Change detection outputs

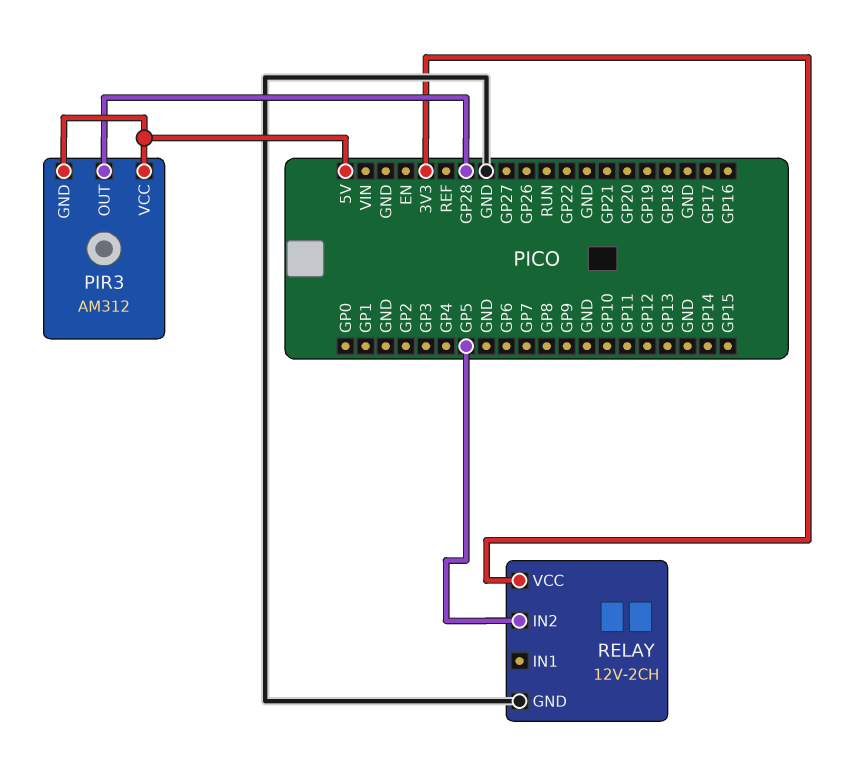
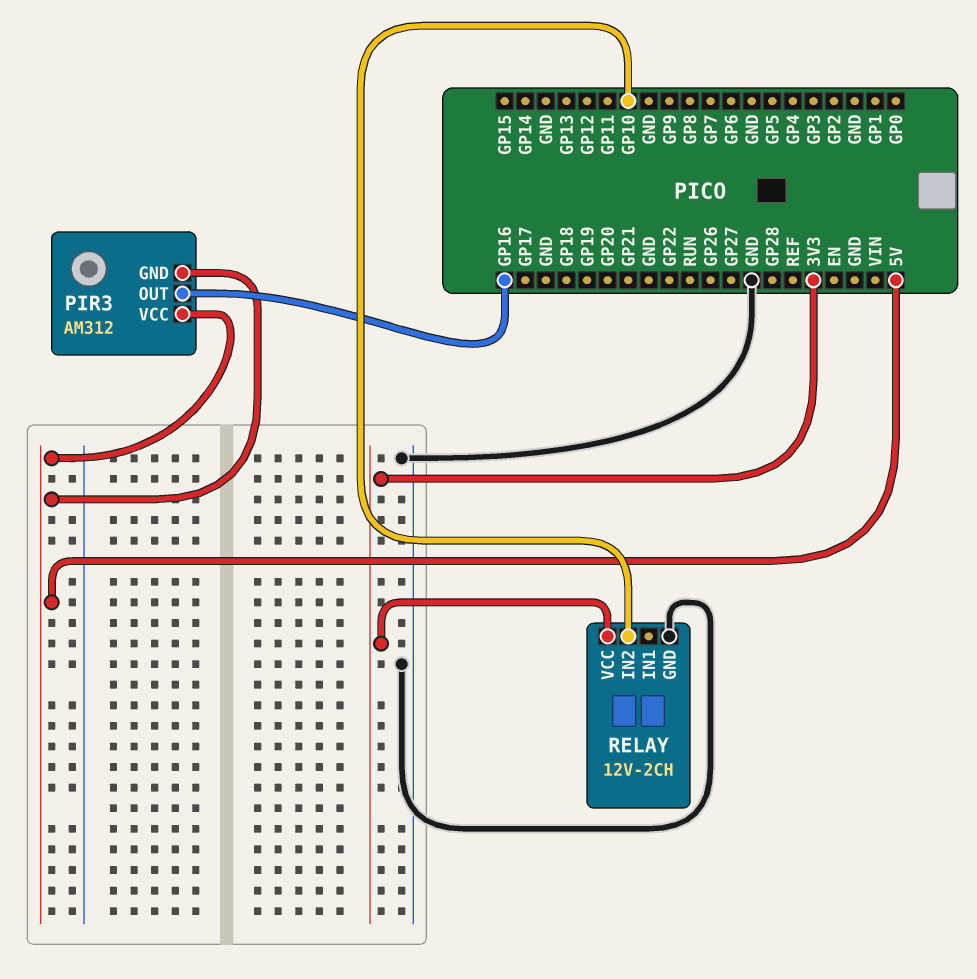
PIR3 pin OUT: GP28 -> GP16
RELAY pin IN2: GP5 -> GP10

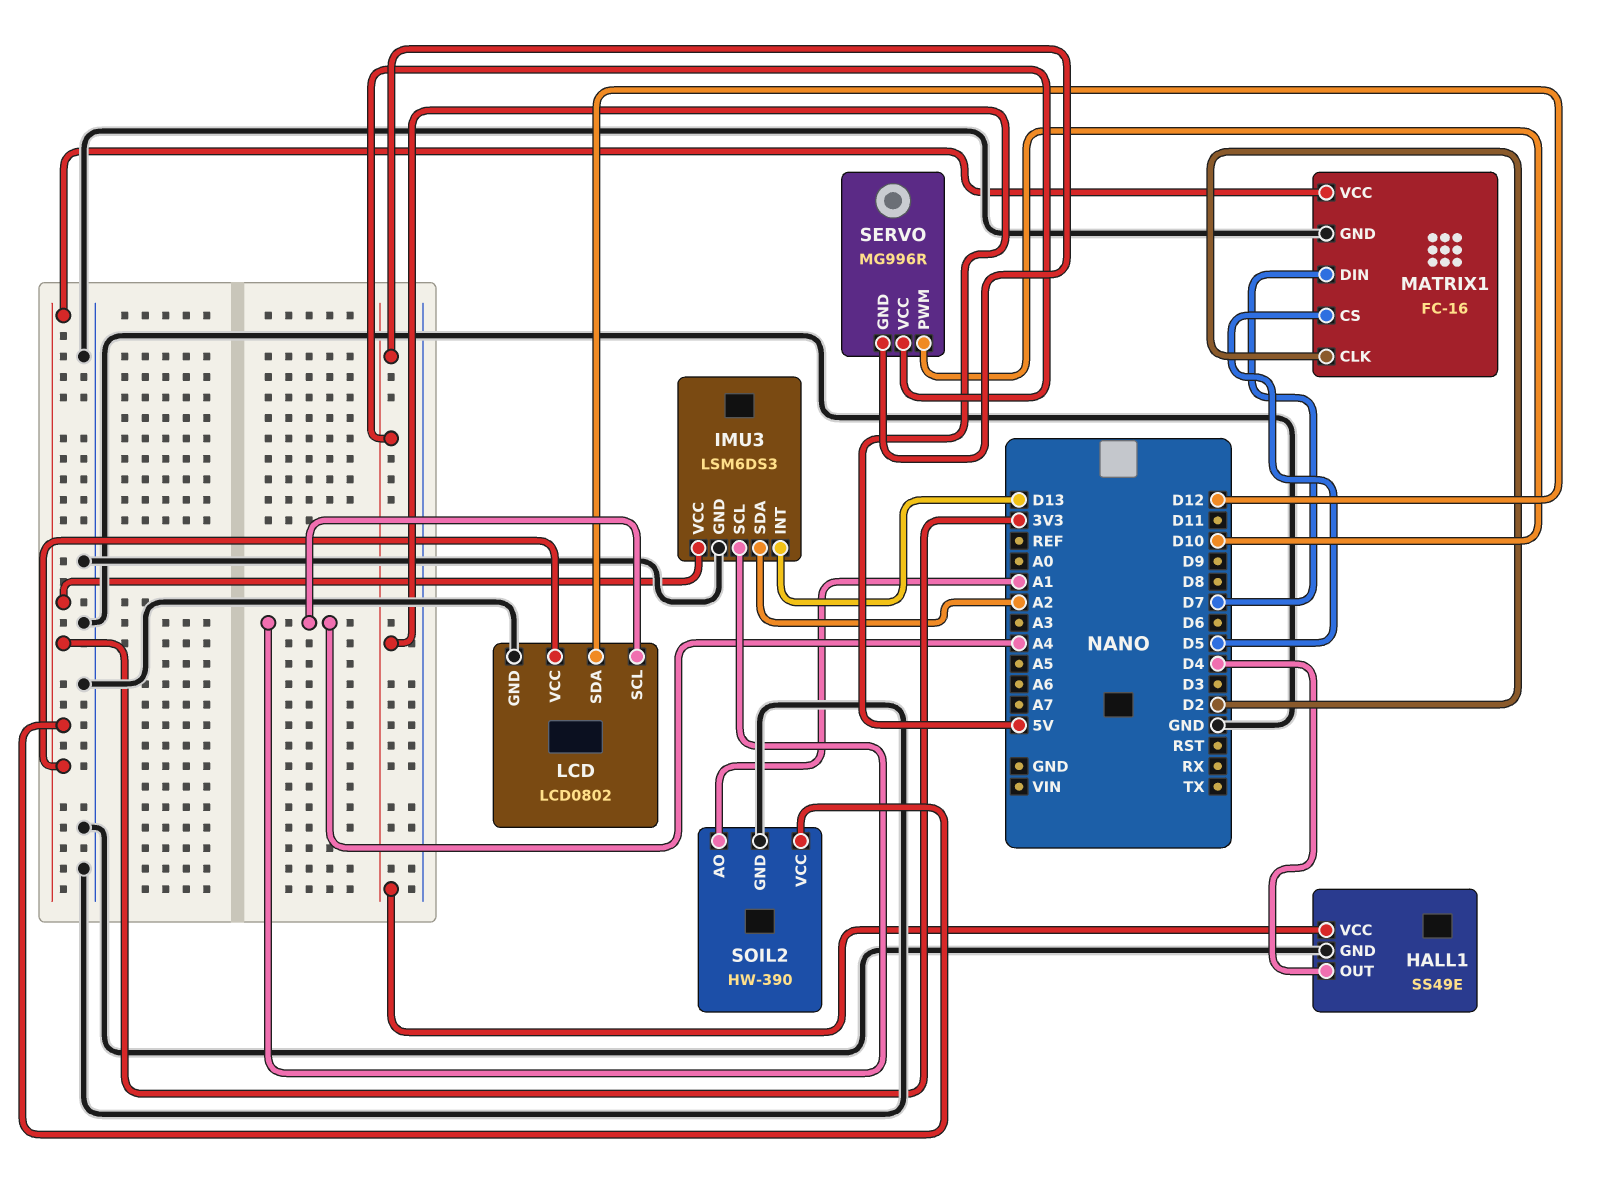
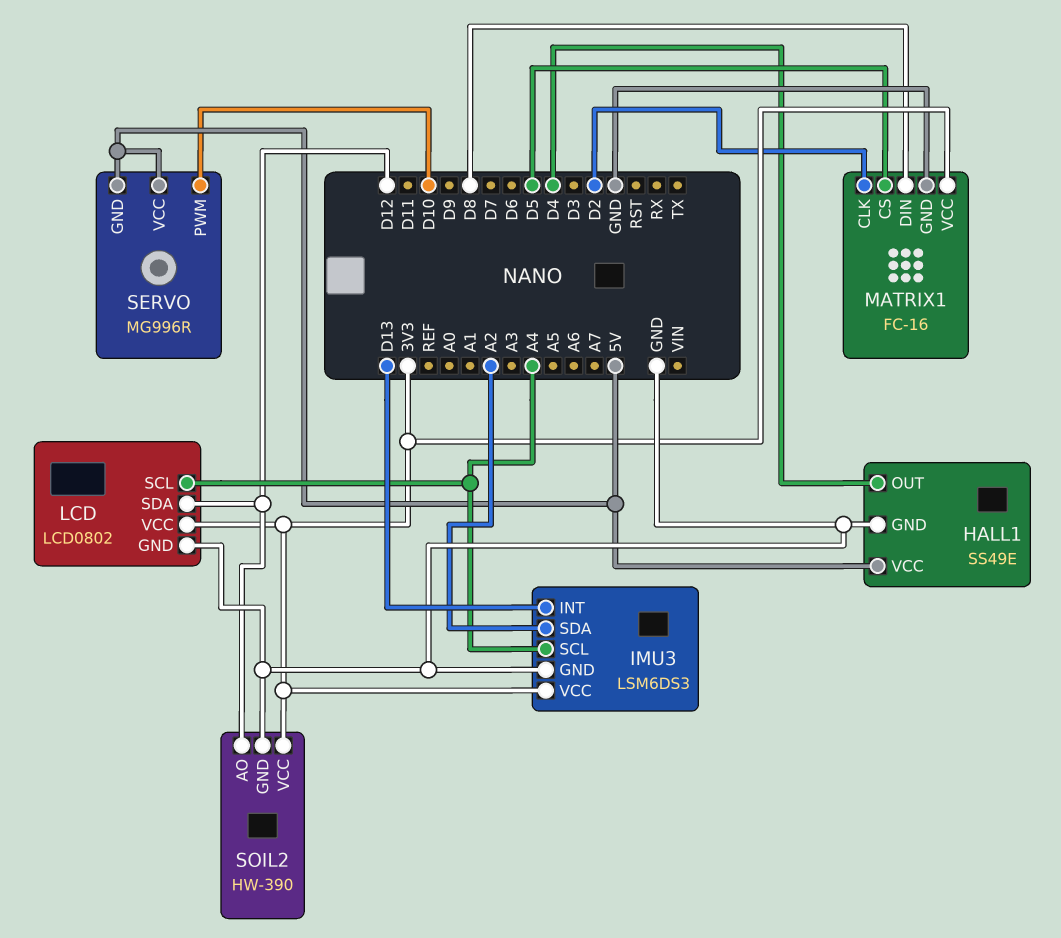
MATRIX1 pin DIN: D7 -> D8
SOIL2 pin AO: A1 -> D12

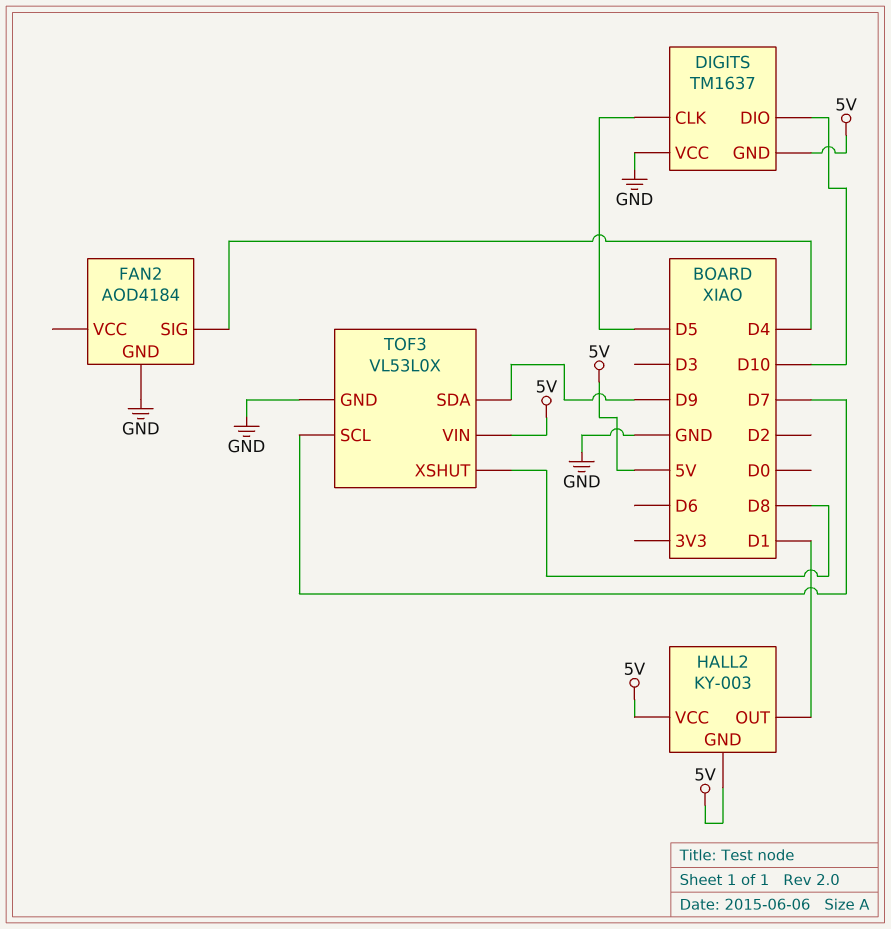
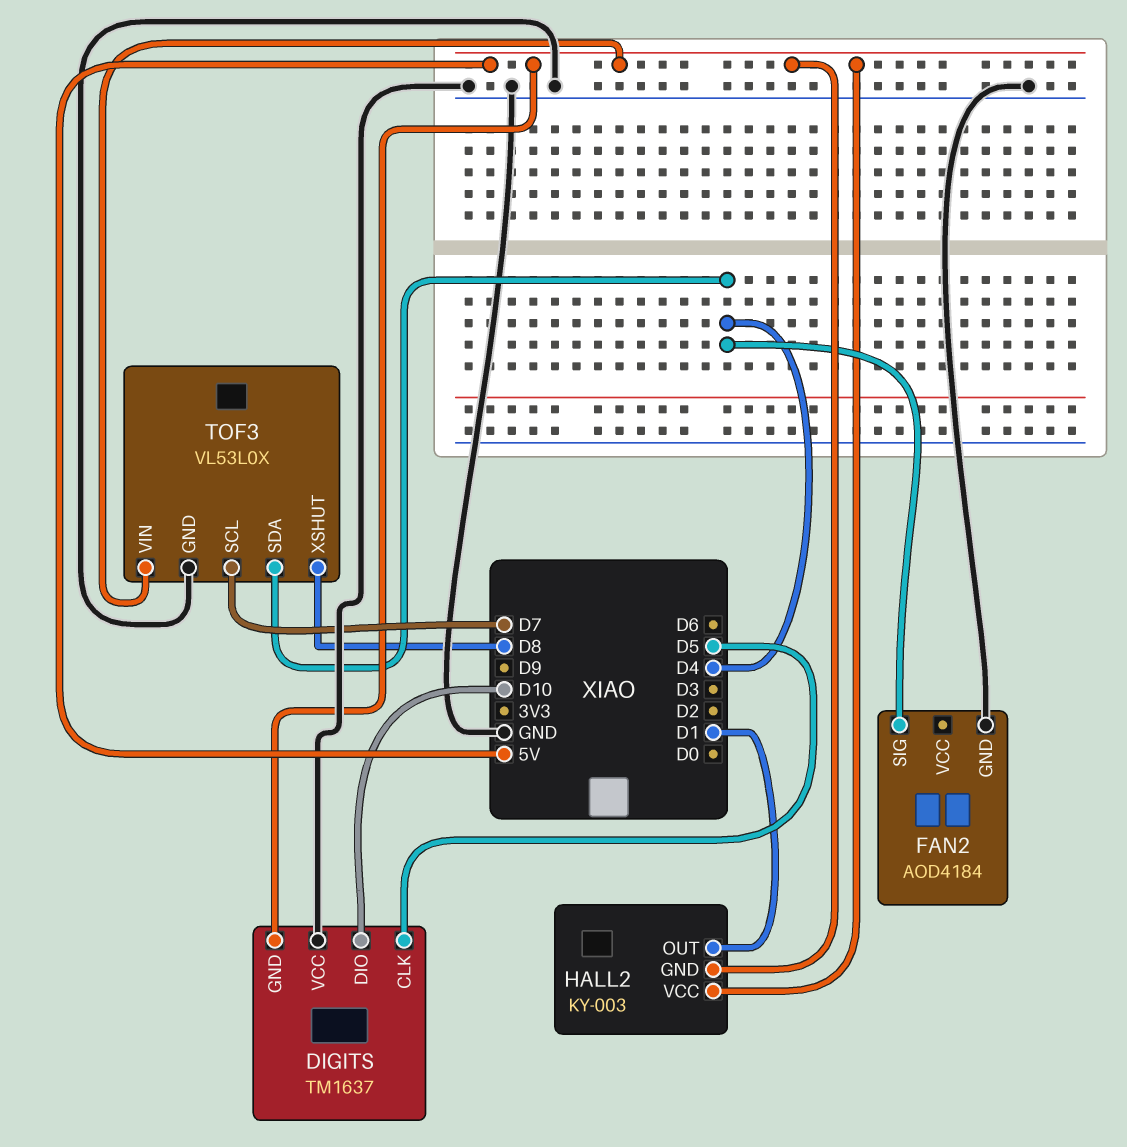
TOF3 pin SDA: D9 -> D4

• **What is being asked**:
For each line above, output its wording exactly and leave out any picture.

• **Response**:
PIR3 pin OUT: GP28 -> GP16
RELAY pin IN2: GP5 -> GP10

MATRIX1 pin DIN: D7 -> D8
SOIL2 pin AO: A1 -> D12

TOF3 pin SDA: D9 -> D4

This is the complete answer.